» TO DO
Please return the lines below verbatim, beginning at the one that has "none -> black brick G8 level 1" and stopping after the one that has "none -> grey slope O1:O2 level 1 top 1", and add no other lines.

PROVIDED INFORMATION Block Start

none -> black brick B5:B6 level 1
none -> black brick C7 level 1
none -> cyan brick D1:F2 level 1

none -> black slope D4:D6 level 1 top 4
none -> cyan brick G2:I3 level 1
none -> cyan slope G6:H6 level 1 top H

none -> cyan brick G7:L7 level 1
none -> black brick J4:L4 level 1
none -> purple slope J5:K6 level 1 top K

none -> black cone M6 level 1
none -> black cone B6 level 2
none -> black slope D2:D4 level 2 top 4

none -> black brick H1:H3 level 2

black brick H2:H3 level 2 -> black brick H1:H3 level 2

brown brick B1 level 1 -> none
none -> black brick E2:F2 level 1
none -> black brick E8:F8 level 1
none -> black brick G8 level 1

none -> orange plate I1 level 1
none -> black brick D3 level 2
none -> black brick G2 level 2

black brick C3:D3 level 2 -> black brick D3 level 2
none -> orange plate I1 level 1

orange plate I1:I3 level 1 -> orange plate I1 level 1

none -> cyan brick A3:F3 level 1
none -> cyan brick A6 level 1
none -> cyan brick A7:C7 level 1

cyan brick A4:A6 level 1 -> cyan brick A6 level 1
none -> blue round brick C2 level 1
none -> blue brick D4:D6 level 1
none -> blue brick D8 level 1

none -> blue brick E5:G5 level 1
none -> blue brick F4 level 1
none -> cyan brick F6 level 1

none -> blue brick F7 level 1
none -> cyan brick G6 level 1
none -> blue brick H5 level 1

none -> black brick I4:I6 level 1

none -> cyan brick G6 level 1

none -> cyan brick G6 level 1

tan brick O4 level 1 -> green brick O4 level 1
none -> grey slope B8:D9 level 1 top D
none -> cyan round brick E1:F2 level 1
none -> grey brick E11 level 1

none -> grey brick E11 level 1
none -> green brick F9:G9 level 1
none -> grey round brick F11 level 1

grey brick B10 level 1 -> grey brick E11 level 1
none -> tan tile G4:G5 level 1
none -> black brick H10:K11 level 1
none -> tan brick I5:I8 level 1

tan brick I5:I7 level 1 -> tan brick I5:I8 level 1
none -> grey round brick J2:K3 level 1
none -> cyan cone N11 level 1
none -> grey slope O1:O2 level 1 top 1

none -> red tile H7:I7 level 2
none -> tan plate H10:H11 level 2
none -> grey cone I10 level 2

PROVIDED INFORMATION Block End

» RESPONSE TO THIS TASK
none -> black brick G8 level 1

none -> orange plate I1 level 1
none -> black brick D3 level 2
none -> black brick G2 level 2

black brick C3:D3 level 2 -> black brick D3 level 2
none -> orange plate I1 level 1

orange plate I1:I3 level 1 -> orange plate I1 level 1

none -> cyan brick A3:F3 level 1
none -> cyan brick A6 level 1
none -> cyan brick A7:C7 level 1

cyan brick A4:A6 level 1 -> cyan brick A6 level 1
none -> blue round brick C2 level 1
none -> blue brick D4:D6 level 1
none -> blue brick D8 level 1

none -> blue brick E5:G5 level 1
none -> blue brick F4 level 1
none -> cyan brick F6 level 1

none -> blue brick F7 level 1
none -> cyan brick G6 level 1
none -> blue brick H5 level 1

none -> black brick I4:I6 level 1

none -> cyan brick G6 level 1

none -> cyan brick G6 level 1

tan brick O4 level 1 -> green brick O4 level 1
none -> grey slope B8:D9 level 1 top D
none -> cyan round brick E1:F2 level 1
none -> grey brick E11 level 1

none -> grey brick E11 level 1
none -> green brick F9:G9 level 1
none -> grey round brick F11 level 1

grey brick B10 level 1 -> grey brick E11 level 1
none -> tan tile G4:G5 level 1
none -> black brick H10:K11 level 1
none -> tan brick I5:I8 level 1

tan brick I5:I7 level 1 -> tan brick I5:I8 level 1
none -> grey round brick J2:K3 level 1
none -> cyan cone N11 level 1
none -> grey slope O1:O2 level 1 top 1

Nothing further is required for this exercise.